• _Task statement_:
Copy each of the rows below verbatim, leaving out the pictures.

• _Data listing_:
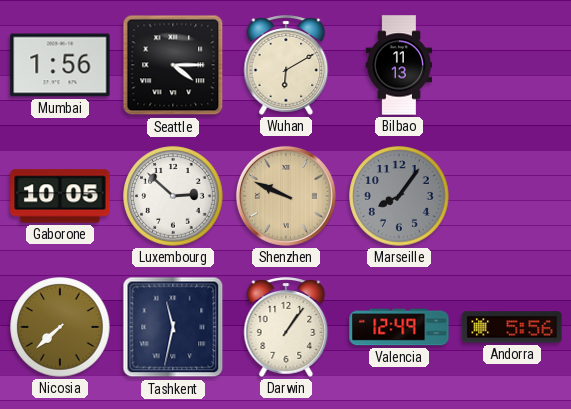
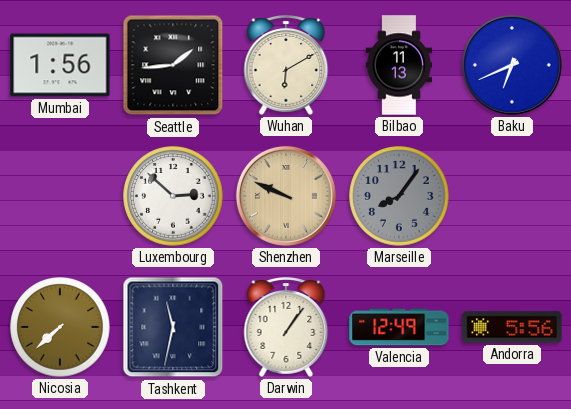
Seattle: 4:15 -> 1:44
Baku: none -> 6:41
Gaborone: 10:05 -> none
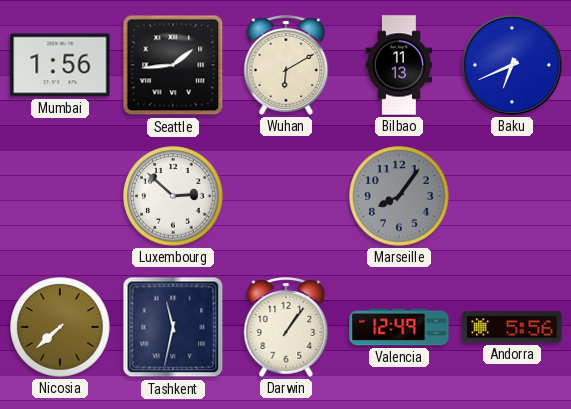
Shenzhen: 9:49 -> none
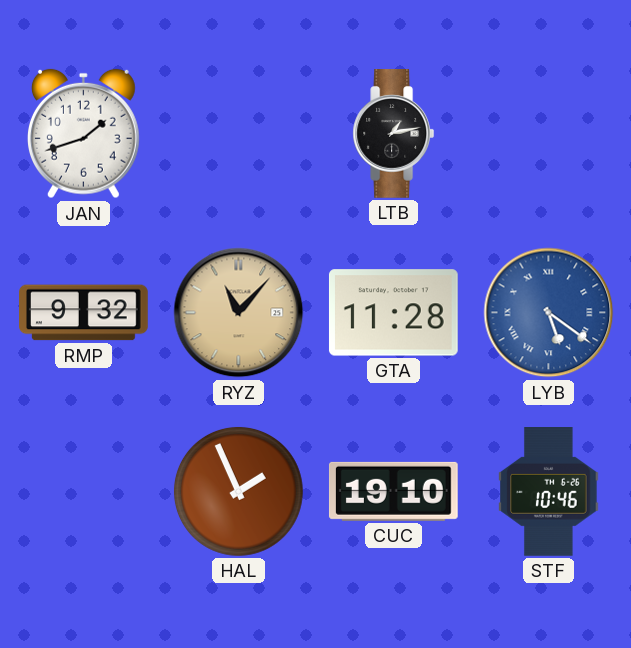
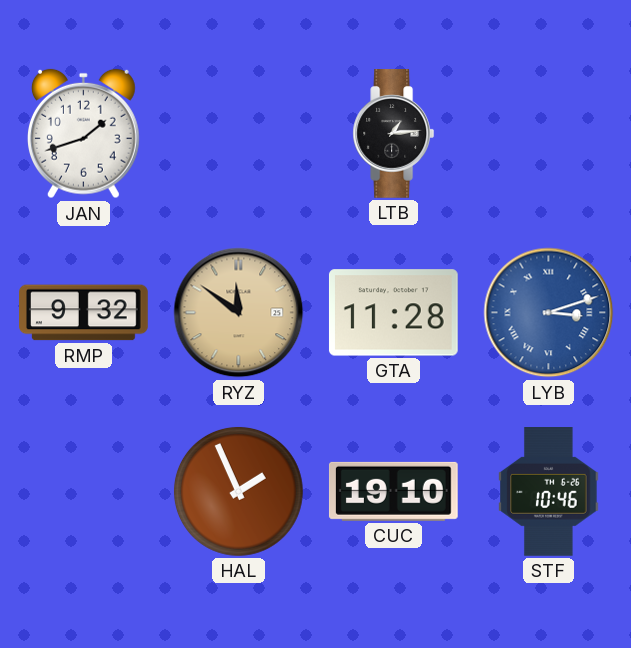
LTB: 1:13 -> 1:14
RYZ: 11:07 -> 11:51
LYB: 5:21 -> 3:12
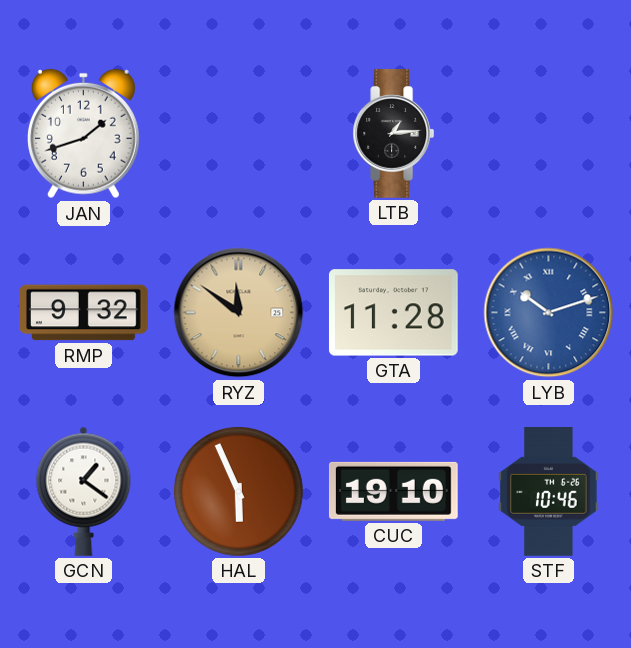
LYB: 3:12 -> 10:12
GCN: none -> 1:21
HAL: 1:56 -> 5:56
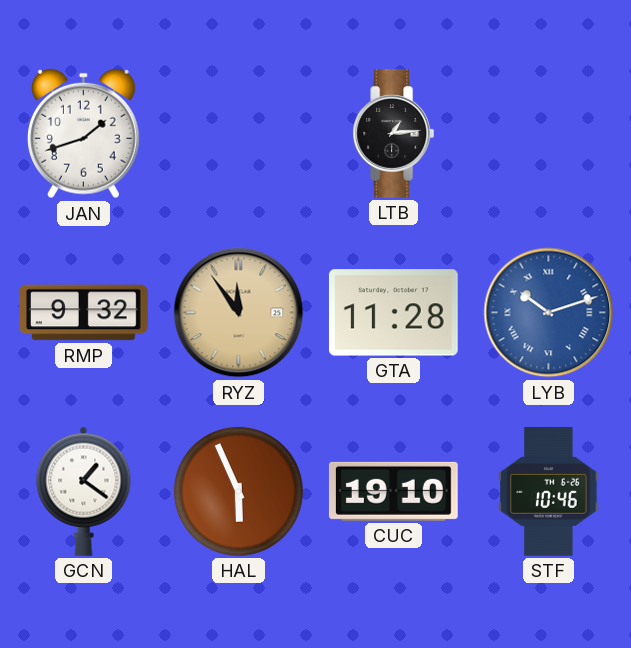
RYZ: 11:51 -> 11:54
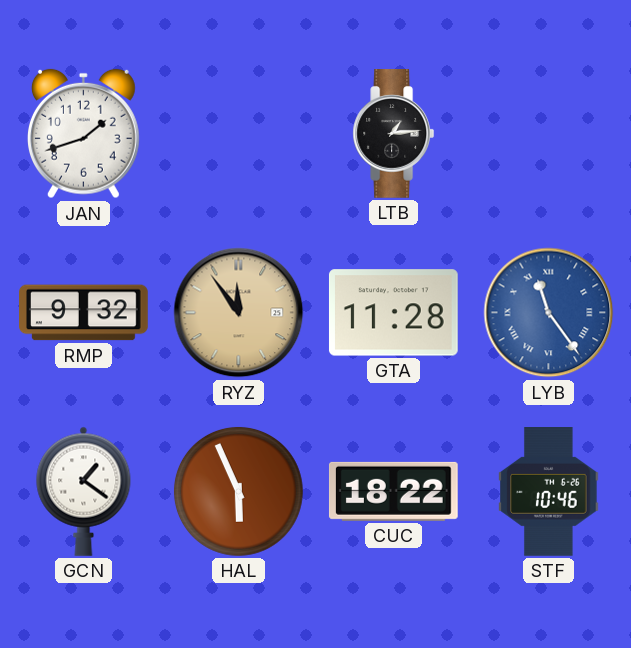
LYB: 10:12 -> 11:24
CUC: 19:10 -> 18:22
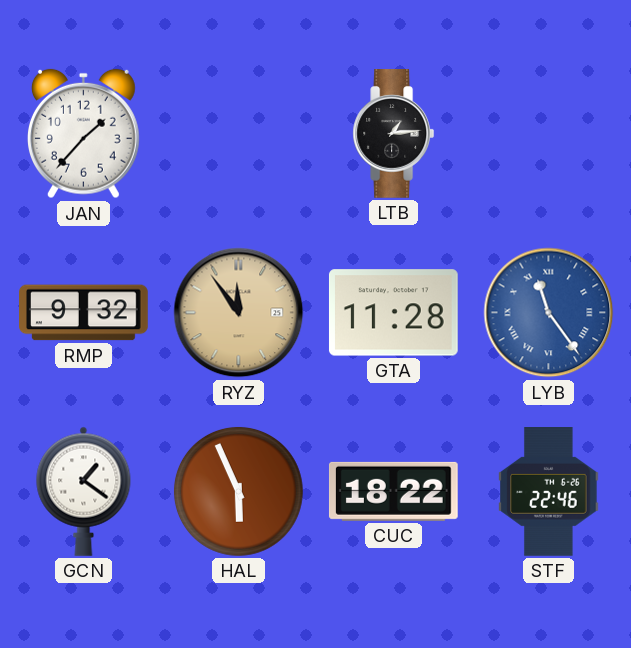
JAN: 1:42 -> 1:37
STF: 10:46 -> 22:46
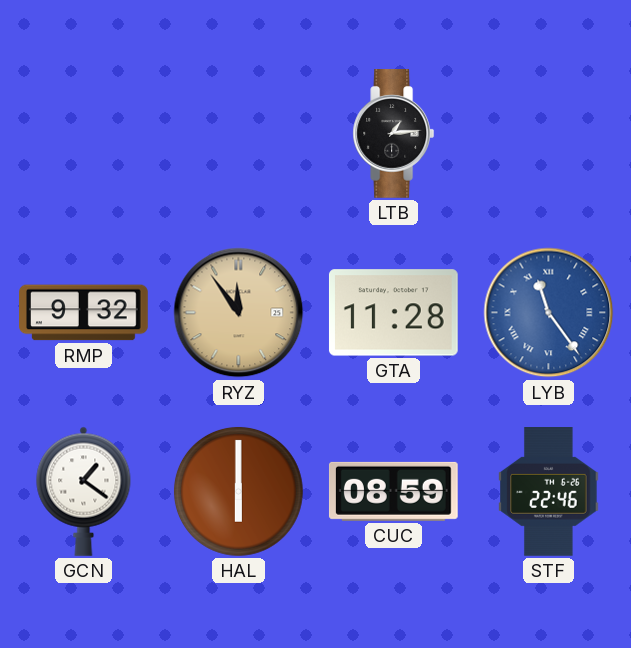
JAN: 1:37 -> none
HAL: 5:56 -> 6:00
CUC: 18:22 -> 08:59
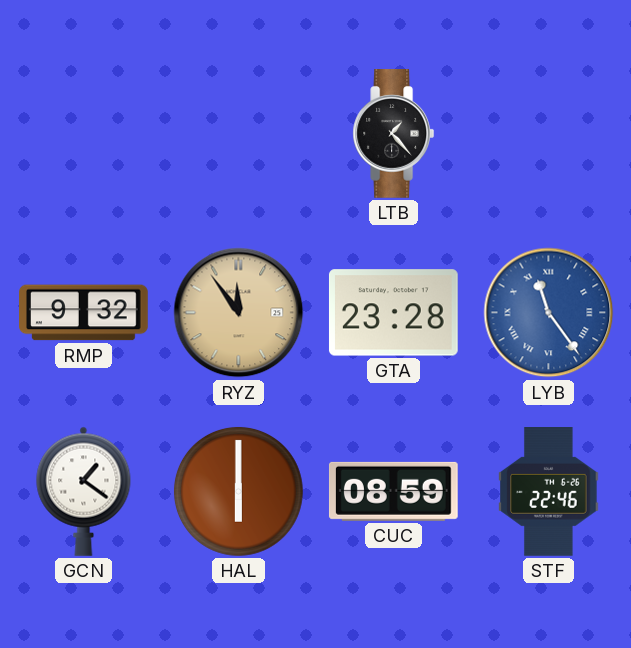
LTB: 1:14 -> 1:23
GTA: 11:28 -> 23:28
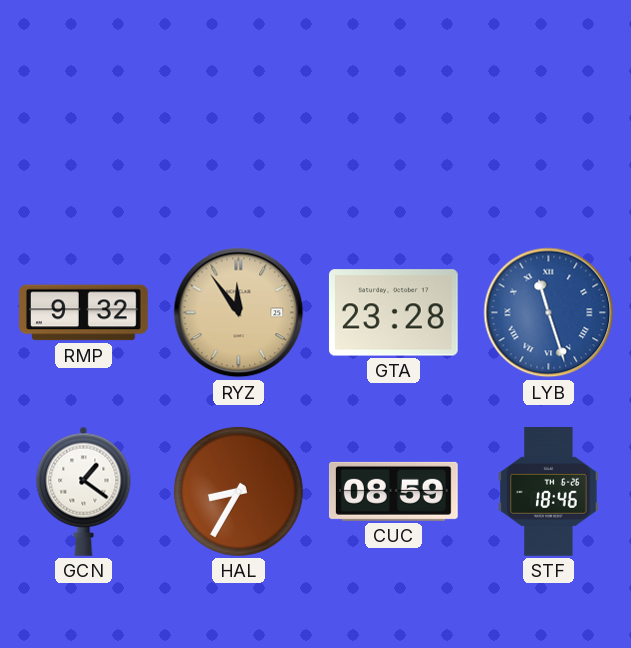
LTB: 1:23 -> none
LYB: 11:24 -> 11:27
HAL: 6:00 -> 8:35
STF: 22:46 -> 18:46
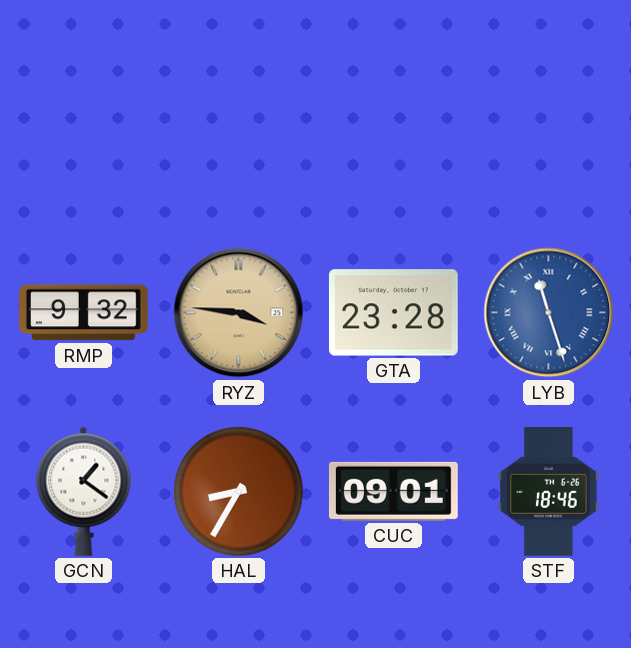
RYZ: 11:54 -> 3:46
CUC: 08:59 -> 09:01
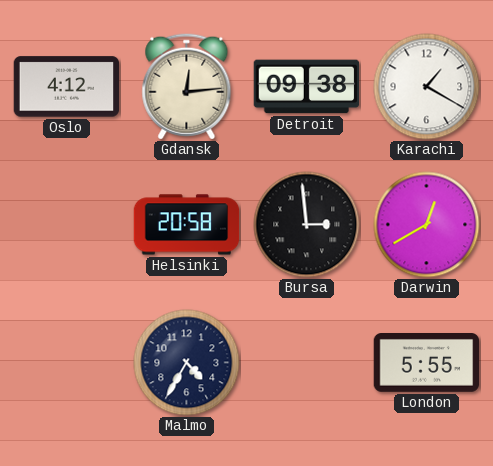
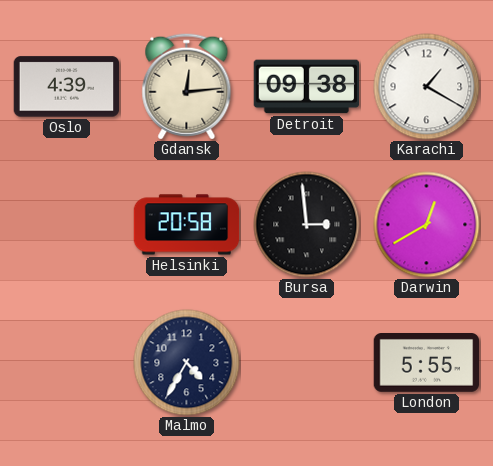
Oslo: 4:12 -> 4:39
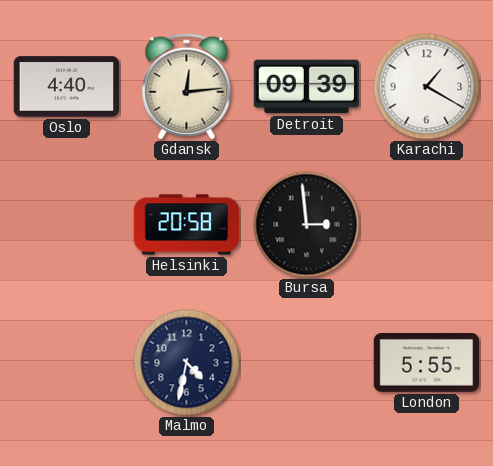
Oslo: 4:39 -> 4:40
Detroit: 09:38 -> 09:39
Darwin: 12:40 -> none
Malmo: 4:35 -> 4:32
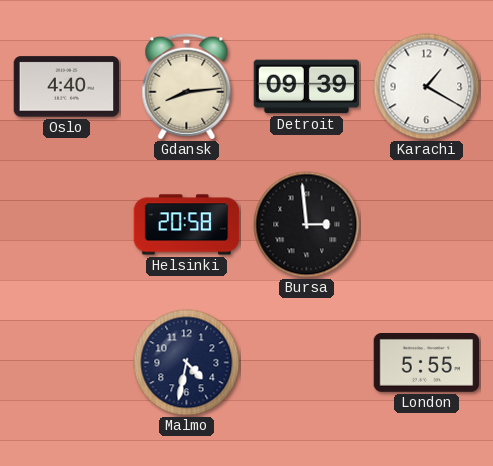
Gdansk: 12:14 -> 8:14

• _Finished exercise_:
Seattle: 4:15 -> 1:44
Baku: none -> 6:41
Gaborone: 10:05 -> none
Shenzhen: 9:49 -> none
LTB: 1:13 -> 1:14
RYZ: 11:07 -> 11:51
LYB: 5:21 -> 3:12
LYB: 3:12 -> 10:12
GCN: none -> 1:21
HAL: 1:56 -> 5:56
RYZ: 11:51 -> 11:54
LYB: 10:12 -> 11:24
CUC: 19:10 -> 18:22
JAN: 1:42 -> 1:37
STF: 10:46 -> 22:46
JAN: 1:37 -> none
HAL: 5:56 -> 6:00
CUC: 18:22 -> 08:59
LTB: 1:14 -> 1:23
GTA: 11:28 -> 23:28
LTB: 1:23 -> none
LYB: 11:24 -> 11:27
HAL: 6:00 -> 8:35
STF: 22:46 -> 18:46
RYZ: 11:54 -> 3:46
CUC: 08:59 -> 09:01
Oslo: 4:12 -> 4:39
Oslo: 4:39 -> 4:40
Detroit: 09:38 -> 09:39
Darwin: 12:40 -> none
Malmo: 4:35 -> 4:32
Gdansk: 12:14 -> 8:14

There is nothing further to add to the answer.